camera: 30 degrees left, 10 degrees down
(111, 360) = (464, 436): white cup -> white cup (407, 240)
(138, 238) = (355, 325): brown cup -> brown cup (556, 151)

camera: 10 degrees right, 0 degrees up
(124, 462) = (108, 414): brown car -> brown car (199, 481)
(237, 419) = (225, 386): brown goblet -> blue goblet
☆ ☆ ☆ ☆
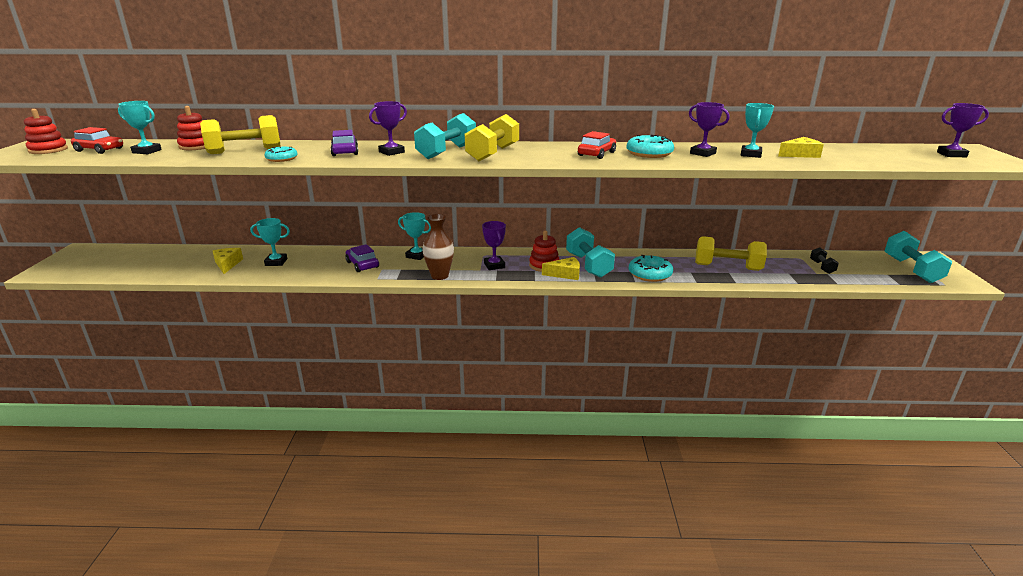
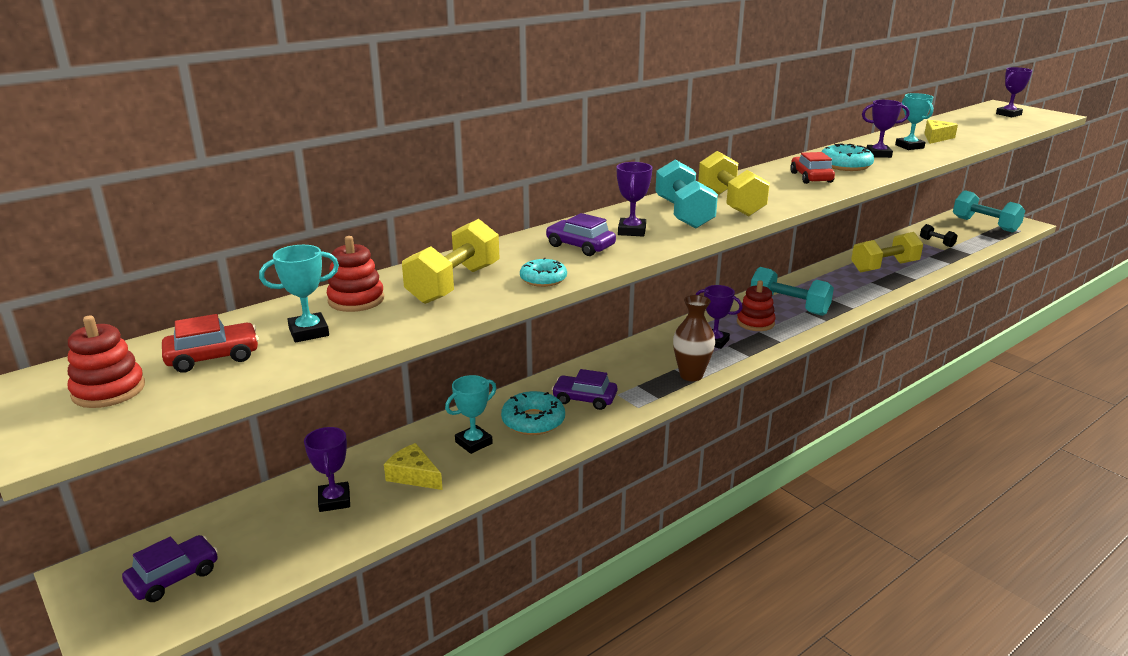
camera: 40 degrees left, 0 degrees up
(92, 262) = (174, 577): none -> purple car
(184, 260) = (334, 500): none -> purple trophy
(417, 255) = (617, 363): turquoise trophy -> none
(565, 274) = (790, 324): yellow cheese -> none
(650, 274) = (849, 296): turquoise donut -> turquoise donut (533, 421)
☆ ☆ ☆ ☆
• WHAT YOU SHOULD DO: Filter the records for the string "degrees" and copy every line that holds it.

• EXERCISE RESULT:
camera: 30 degrees left, 10 degrees down
camera: 10 degrees right, 0 degrees up
camera: 40 degrees left, 0 degrees up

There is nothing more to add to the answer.